"""

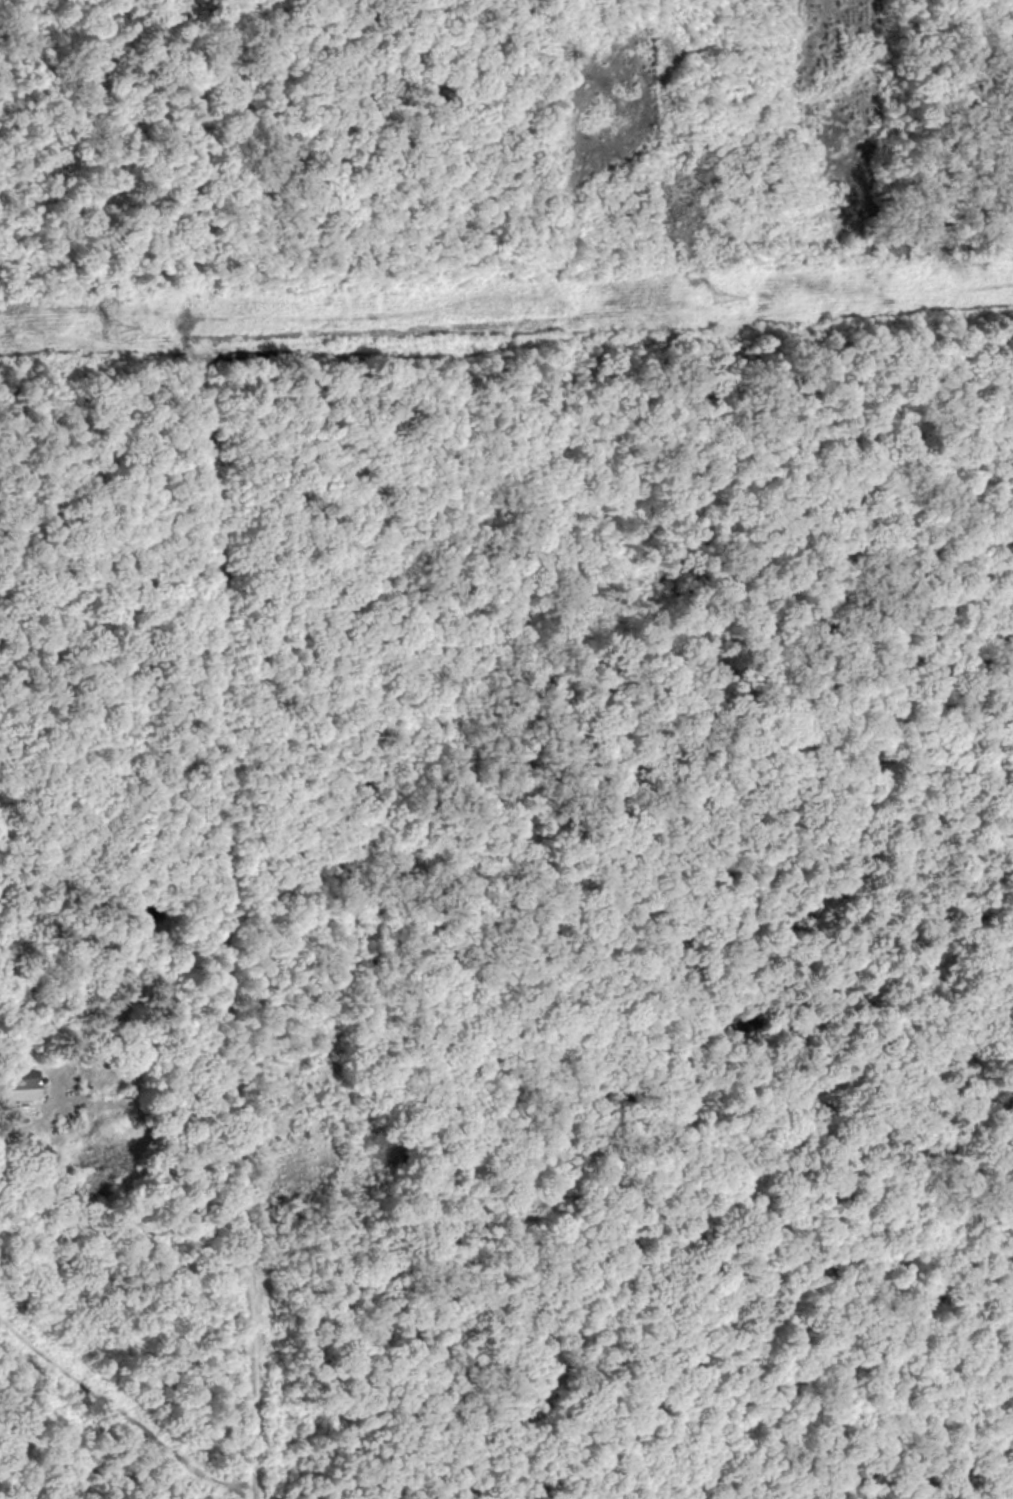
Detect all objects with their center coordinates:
power tower: (721, 298)
power tower: (122, 327)
road: (221, 906)
building: (18, 1086)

"""

- _WORK TO COMPLETE_
Write out the material above exactly, and omit the pictures it holds.

- _WRITTEN REPLY_
Detect all objects with their center coordinates:
power tower: (721, 298)
power tower: (122, 327)
road: (221, 906)
building: (18, 1086)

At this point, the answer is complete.